What you return must be the full data, repeated verbatim, with no pictures in it.

* * *

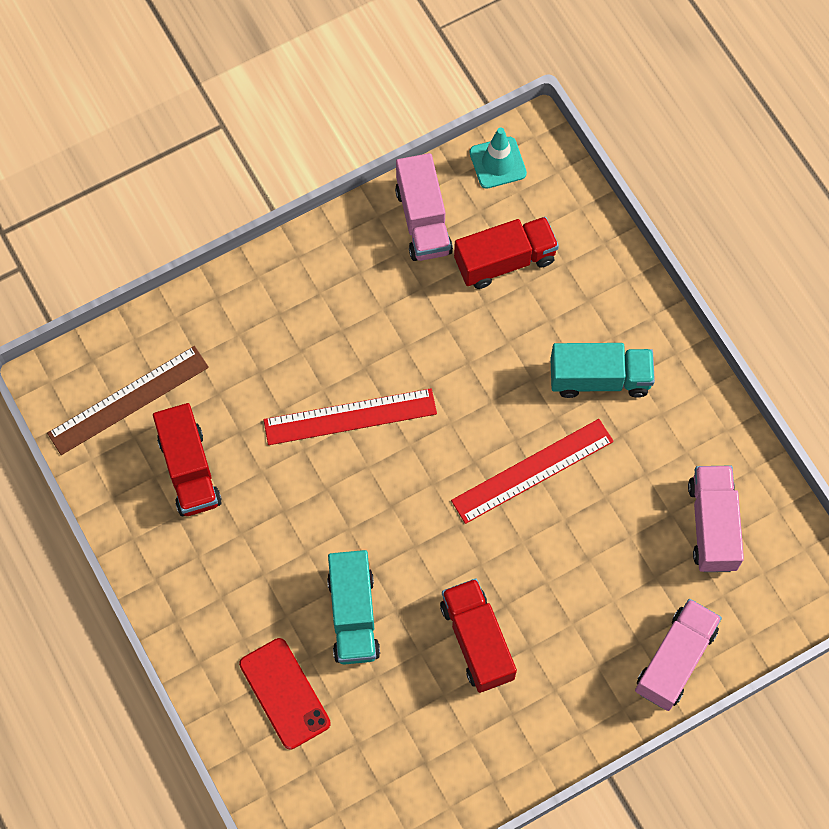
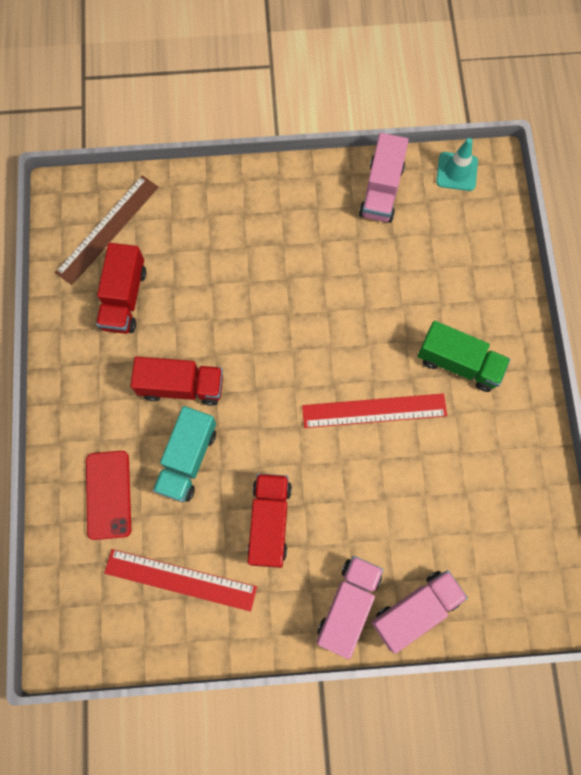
camera: 25 degrees right, 5 degrees up
(128, 400) = (107, 229): brown ruler -> brown ruler turned 45 degrees counterclockwise
(350, 416) = (258, 310): red ruler -> red ruler (180, 579)
(505, 261) = (428, 245): red truck -> red truck (181, 386)
(599, 378) = (458, 363): turquoise truck -> green truck
(712, 525) = (494, 516): pink truck -> pink truck (348, 605)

* * *

Solution to the problem:
camera: 25 degrees right, 5 degrees up
(128, 400) = (107, 229): brown ruler -> brown ruler turned 45 degrees counterclockwise
(350, 416) = (258, 310): red ruler -> red ruler (180, 579)
(505, 261) = (428, 245): red truck -> red truck (181, 386)
(599, 378) = (458, 363): turquoise truck -> green truck
(712, 525) = (494, 516): pink truck -> pink truck (348, 605)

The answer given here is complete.